> [Data in this exercise]:
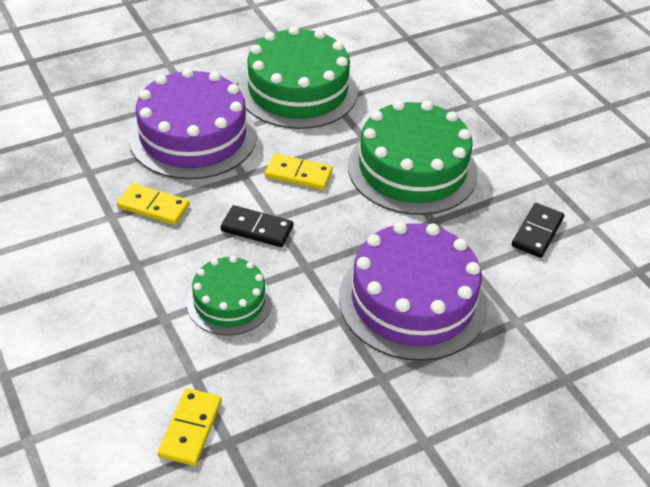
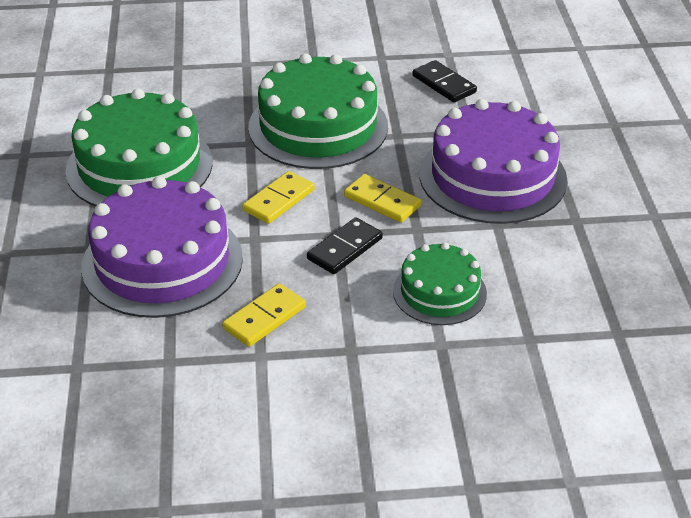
camera: 65 degrees left, 5 degrees down
yellow domino [158,388,222,466] -> yellow domino moved to [344,174,421,223]

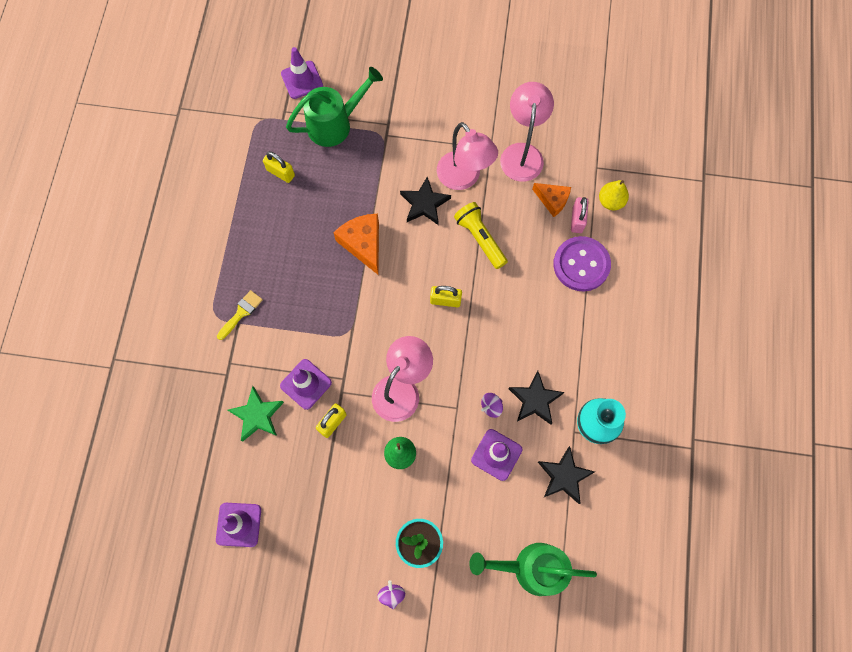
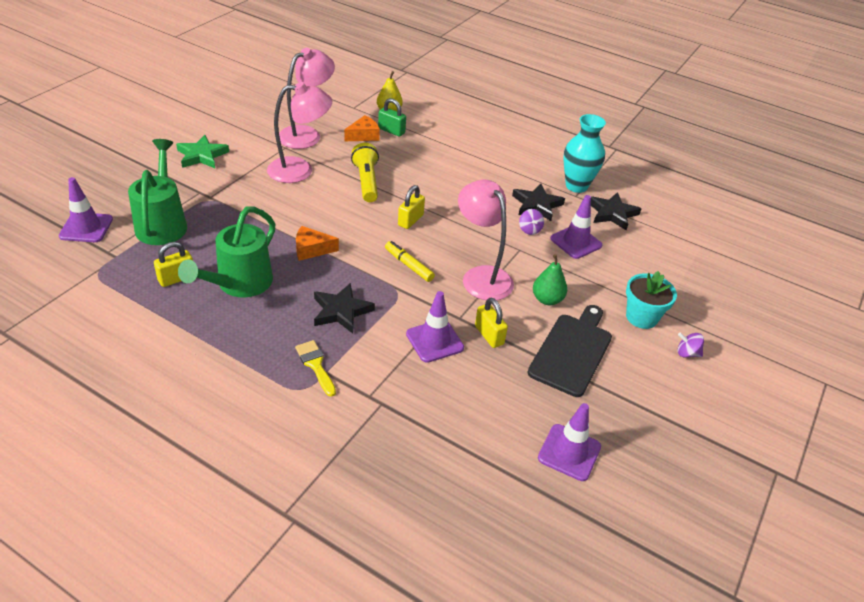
camera: 70 degrees left, 30 degrees down
green star [228,386,284,442] -> green star moved to [176,135,229,168]
orange cheese [333,214,379,275] -> orange cheese [296,226,339,261], size x0.66
black star [400,177,451,225] -> black star moved to [314,283,375,333]
yellow flashlight [454,202,508,269] -> yellow flashlight turned 90 degrees clockwise [351,143,379,202]
green watering can [469,543,597,596] -> green watering can moved to [178,206,275,297]
pink lamp [500,82,554,182] -> pink lamp turned 105 degrees clockwise [279,48,335,149]
purple button [553,236,611,292] -> none
pink padlock [571,197,589,233] -> green padlock [378,98,406,137]
none -> yellow marker [385,241,435,282]
none -> black cutting board [528,305,612,397]

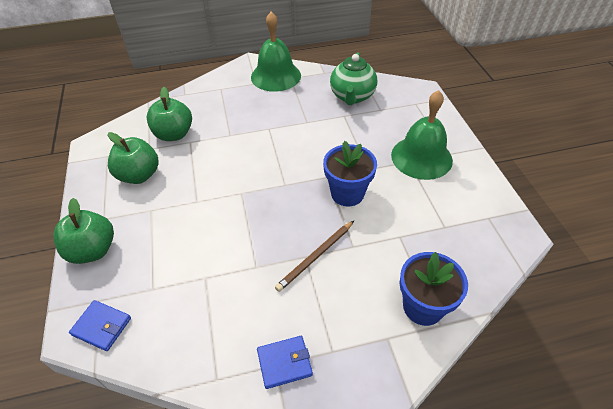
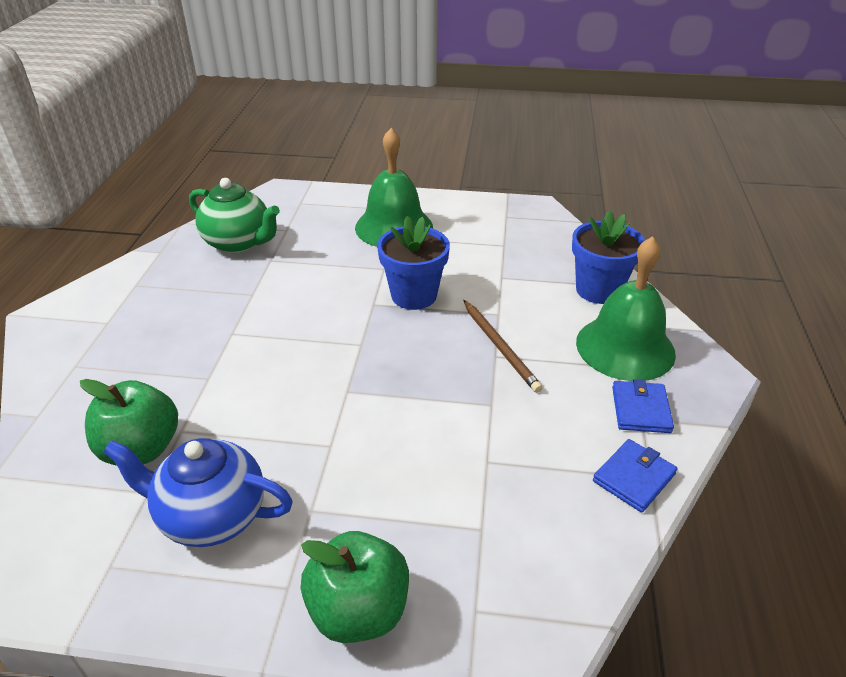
camera: 70 degrees left, 10 degrees down
blue wallet [69,300,131,351] -> blue wallet moved to [593,439,677,513]
green apple [108,132,159,184] -> blue teapot [103,438,293,547]
green bell [251,12,301,92] -> green bell moved to [576,236,676,381]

> [Required action]: Output exactly the lines from the one containing "purple button [553,236,611,292] -> none" through the last line of the records above, both included, leaving out any pictures.

> [Problem solution]:
purple button [553,236,611,292] -> none
pink padlock [571,197,589,233] -> green padlock [378,98,406,137]
none -> yellow marker [385,241,435,282]
none -> black cutting board [528,305,612,397]

camera: 70 degrees left, 10 degrees down
blue wallet [69,300,131,351] -> blue wallet moved to [593,439,677,513]
green apple [108,132,159,184] -> blue teapot [103,438,293,547]
green bell [251,12,301,92] -> green bell moved to [576,236,676,381]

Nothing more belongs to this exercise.